§ REQUIREMENT
Begin at the top of the listing below. Write each line out exactly, ending with the line that holds "gone,fourchette (rouge),<305 139".

§ TASK MATERIAL
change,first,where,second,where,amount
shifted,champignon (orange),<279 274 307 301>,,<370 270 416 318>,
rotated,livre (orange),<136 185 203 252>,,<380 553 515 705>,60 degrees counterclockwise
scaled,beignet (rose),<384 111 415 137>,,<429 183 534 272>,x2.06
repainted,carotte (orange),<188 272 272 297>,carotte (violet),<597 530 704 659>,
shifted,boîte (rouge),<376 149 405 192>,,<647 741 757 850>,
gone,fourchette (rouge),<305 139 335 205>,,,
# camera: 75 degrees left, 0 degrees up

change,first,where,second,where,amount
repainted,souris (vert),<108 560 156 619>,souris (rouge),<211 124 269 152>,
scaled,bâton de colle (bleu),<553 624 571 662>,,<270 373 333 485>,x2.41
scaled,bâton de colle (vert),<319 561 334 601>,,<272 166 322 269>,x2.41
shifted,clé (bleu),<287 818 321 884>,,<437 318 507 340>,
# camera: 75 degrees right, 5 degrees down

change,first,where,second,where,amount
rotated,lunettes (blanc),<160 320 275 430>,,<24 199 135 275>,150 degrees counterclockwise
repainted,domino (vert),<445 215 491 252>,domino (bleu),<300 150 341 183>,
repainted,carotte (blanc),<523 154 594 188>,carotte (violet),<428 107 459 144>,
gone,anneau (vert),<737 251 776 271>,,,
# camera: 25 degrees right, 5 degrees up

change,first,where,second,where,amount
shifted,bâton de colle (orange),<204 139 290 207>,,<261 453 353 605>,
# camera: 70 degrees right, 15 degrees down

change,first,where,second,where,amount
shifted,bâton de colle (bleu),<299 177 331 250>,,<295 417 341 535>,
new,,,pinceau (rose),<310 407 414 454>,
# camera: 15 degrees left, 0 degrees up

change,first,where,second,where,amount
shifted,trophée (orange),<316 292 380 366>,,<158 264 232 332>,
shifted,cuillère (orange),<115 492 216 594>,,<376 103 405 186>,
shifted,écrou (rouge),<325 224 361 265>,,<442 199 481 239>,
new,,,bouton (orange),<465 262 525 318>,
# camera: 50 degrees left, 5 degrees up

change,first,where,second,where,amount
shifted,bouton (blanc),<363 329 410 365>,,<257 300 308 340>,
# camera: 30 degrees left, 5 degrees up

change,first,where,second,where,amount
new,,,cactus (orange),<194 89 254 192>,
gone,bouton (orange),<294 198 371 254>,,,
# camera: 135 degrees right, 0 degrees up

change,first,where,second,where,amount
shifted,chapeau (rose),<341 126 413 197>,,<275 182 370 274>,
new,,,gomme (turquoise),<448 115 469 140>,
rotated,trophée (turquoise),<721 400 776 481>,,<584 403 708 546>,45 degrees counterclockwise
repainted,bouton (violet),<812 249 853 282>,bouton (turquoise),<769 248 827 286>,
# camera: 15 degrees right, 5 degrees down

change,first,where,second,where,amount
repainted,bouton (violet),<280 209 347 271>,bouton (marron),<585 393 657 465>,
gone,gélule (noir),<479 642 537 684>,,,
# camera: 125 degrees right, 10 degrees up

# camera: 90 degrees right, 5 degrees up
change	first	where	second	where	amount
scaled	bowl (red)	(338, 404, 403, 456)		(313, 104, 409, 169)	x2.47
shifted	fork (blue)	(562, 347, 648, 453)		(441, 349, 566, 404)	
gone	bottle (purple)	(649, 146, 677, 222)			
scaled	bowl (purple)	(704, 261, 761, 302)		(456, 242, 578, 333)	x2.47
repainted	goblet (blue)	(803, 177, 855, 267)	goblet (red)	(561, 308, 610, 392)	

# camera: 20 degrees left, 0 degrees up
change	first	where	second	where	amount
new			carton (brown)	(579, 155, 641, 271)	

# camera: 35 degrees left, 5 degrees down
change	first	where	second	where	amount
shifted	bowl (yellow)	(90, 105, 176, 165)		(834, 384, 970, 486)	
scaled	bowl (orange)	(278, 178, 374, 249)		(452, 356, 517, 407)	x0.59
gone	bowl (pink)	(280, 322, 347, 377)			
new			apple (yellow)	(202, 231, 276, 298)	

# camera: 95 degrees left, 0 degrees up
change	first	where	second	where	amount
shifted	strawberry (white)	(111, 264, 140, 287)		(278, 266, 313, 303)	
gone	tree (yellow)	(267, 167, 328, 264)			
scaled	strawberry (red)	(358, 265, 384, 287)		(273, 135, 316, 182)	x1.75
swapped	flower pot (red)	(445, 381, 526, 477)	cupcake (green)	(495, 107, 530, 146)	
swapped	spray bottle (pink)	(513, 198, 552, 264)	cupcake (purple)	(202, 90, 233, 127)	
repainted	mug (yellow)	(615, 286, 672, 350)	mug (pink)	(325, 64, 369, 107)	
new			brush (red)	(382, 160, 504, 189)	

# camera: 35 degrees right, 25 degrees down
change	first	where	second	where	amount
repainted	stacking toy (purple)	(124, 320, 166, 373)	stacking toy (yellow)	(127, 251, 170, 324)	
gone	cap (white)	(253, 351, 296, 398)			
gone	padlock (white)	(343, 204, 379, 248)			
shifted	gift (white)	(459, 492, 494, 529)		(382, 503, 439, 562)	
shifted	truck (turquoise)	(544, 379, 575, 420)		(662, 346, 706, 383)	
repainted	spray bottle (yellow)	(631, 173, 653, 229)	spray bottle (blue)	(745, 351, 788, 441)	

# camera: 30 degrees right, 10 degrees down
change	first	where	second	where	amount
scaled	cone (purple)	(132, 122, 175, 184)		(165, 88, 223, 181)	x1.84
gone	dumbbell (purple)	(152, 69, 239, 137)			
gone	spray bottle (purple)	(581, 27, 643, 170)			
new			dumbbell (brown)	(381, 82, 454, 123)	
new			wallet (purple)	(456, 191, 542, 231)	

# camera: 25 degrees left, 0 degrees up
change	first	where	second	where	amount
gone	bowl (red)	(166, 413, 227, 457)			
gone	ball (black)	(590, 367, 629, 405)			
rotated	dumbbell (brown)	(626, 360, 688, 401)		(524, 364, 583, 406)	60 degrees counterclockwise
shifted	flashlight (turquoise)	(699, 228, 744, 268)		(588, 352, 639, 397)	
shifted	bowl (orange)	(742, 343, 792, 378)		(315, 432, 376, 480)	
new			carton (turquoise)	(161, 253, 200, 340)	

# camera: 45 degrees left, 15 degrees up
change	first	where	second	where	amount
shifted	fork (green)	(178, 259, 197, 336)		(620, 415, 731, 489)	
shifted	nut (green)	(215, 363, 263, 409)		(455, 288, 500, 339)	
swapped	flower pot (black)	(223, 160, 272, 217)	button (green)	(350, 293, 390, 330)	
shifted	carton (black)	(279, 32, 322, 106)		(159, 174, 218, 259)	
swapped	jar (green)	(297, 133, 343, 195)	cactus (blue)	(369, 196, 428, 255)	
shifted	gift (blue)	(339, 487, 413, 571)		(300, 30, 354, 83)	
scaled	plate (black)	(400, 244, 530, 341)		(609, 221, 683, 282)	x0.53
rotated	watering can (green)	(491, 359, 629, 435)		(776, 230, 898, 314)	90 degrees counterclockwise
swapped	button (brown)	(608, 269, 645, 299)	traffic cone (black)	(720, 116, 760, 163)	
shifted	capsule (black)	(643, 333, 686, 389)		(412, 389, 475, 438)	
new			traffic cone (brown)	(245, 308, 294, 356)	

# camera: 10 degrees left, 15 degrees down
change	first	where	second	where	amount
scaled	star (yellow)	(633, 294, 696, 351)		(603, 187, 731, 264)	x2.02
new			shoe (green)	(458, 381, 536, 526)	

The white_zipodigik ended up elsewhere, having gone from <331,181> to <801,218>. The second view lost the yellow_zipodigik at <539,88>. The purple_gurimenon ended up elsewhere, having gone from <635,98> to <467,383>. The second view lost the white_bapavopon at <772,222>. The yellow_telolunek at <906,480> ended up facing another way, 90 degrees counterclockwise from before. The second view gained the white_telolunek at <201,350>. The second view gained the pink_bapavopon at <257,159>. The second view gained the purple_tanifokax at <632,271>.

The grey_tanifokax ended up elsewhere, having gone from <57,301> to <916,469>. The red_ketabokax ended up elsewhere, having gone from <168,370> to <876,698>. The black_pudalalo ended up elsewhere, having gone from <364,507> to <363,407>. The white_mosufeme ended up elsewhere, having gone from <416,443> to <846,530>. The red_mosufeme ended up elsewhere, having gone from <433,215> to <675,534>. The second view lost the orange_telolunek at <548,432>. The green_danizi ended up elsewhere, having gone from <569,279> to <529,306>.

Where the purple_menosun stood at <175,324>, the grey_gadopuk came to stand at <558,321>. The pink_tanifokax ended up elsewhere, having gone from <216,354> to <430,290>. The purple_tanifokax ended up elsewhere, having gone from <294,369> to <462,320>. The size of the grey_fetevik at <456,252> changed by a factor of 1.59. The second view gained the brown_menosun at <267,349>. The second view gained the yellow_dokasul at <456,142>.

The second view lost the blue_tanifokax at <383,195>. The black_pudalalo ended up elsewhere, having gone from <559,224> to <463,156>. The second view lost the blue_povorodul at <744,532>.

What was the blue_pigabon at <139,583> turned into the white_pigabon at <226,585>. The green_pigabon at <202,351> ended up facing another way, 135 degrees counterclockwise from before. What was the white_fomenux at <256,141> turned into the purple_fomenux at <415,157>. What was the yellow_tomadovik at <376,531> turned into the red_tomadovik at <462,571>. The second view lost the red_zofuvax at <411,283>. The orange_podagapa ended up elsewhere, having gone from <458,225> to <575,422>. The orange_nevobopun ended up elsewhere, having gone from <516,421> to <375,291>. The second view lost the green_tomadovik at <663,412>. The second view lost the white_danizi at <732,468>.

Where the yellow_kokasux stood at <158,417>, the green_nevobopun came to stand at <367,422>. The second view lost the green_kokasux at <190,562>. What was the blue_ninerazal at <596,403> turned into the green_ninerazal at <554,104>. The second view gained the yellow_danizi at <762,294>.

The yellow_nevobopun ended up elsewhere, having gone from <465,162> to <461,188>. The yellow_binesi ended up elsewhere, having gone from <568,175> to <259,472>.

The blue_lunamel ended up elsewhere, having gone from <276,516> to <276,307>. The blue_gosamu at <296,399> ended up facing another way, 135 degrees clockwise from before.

§ TASK OUTPUT
change,first,where,second,where,amount
shifted,champignon (orange),<279 274 307 301>,,<370 270 416 318>,
rotated,livre (orange),<136 185 203 252>,,<380 553 515 705>,60 degrees counterclockwise
scaled,beignet (rose),<384 111 415 137>,,<429 183 534 272>,x2.06
repainted,carotte (orange),<188 272 272 297>,carotte (violet),<597 530 704 659>,
shifted,boîte (rouge),<376 149 405 192>,,<647 741 757 850>,
gone,fourchette (rouge),<305 139 335 205>,,,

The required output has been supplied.